SUPPLIED DATA:
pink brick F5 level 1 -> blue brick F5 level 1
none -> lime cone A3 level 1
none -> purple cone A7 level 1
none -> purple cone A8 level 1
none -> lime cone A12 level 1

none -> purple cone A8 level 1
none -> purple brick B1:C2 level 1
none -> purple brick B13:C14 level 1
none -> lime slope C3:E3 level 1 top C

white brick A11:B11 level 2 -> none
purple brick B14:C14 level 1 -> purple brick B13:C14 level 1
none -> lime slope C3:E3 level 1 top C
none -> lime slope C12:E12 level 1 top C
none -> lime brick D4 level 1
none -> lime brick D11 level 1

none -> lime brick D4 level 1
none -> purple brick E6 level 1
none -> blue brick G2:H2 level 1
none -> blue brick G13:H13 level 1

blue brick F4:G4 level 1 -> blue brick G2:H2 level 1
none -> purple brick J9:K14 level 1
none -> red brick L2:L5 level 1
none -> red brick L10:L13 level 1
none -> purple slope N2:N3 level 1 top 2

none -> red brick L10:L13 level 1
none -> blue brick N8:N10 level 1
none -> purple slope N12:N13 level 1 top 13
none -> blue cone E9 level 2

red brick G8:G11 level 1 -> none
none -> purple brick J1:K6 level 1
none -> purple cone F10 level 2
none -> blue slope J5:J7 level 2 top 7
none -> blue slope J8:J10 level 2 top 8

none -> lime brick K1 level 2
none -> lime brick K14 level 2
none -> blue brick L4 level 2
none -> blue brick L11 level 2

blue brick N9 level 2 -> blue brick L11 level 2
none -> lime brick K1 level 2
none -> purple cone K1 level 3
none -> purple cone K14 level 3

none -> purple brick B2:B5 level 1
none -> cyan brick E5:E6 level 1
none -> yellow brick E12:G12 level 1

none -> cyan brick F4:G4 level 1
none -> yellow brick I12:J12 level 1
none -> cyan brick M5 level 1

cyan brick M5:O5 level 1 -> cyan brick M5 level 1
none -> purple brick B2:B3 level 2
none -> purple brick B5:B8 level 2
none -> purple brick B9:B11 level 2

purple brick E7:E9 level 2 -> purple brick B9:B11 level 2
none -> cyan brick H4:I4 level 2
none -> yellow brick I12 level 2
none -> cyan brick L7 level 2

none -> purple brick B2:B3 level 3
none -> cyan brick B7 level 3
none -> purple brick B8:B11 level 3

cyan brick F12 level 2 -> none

WORK INSTRUCTIONS: Return each entry exactly. Leave none out.

SOLUTION:
pink brick F5 level 1 -> blue brick F5 level 1
none -> lime cone A3 level 1
none -> purple cone A7 level 1
none -> purple cone A8 level 1
none -> lime cone A12 level 1

none -> purple cone A8 level 1
none -> purple brick B1:C2 level 1
none -> purple brick B13:C14 level 1
none -> lime slope C3:E3 level 1 top C

white brick A11:B11 level 2 -> none
purple brick B14:C14 level 1 -> purple brick B13:C14 level 1
none -> lime slope C3:E3 level 1 top C
none -> lime slope C12:E12 level 1 top C
none -> lime brick D4 level 1
none -> lime brick D11 level 1

none -> lime brick D4 level 1
none -> purple brick E6 level 1
none -> blue brick G2:H2 level 1
none -> blue brick G13:H13 level 1

blue brick F4:G4 level 1 -> blue brick G2:H2 level 1
none -> purple brick J9:K14 level 1
none -> red brick L2:L5 level 1
none -> red brick L10:L13 level 1
none -> purple slope N2:N3 level 1 top 2

none -> red brick L10:L13 level 1
none -> blue brick N8:N10 level 1
none -> purple slope N12:N13 level 1 top 13
none -> blue cone E9 level 2

red brick G8:G11 level 1 -> none
none -> purple brick J1:K6 level 1
none -> purple cone F10 level 2
none -> blue slope J5:J7 level 2 top 7
none -> blue slope J8:J10 level 2 top 8

none -> lime brick K1 level 2
none -> lime brick K14 level 2
none -> blue brick L4 level 2
none -> blue brick L11 level 2

blue brick N9 level 2 -> blue brick L11 level 2
none -> lime brick K1 level 2
none -> purple cone K1 level 3
none -> purple cone K14 level 3

none -> purple brick B2:B5 level 1
none -> cyan brick E5:E6 level 1
none -> yellow brick E12:G12 level 1

none -> cyan brick F4:G4 level 1
none -> yellow brick I12:J12 level 1
none -> cyan brick M5 level 1

cyan brick M5:O5 level 1 -> cyan brick M5 level 1
none -> purple brick B2:B3 level 2
none -> purple brick B5:B8 level 2
none -> purple brick B9:B11 level 2

purple brick E7:E9 level 2 -> purple brick B9:B11 level 2
none -> cyan brick H4:I4 level 2
none -> yellow brick I12 level 2
none -> cyan brick L7 level 2

none -> purple brick B2:B3 level 3
none -> cyan brick B7 level 3
none -> purple brick B8:B11 level 3

cyan brick F12 level 2 -> none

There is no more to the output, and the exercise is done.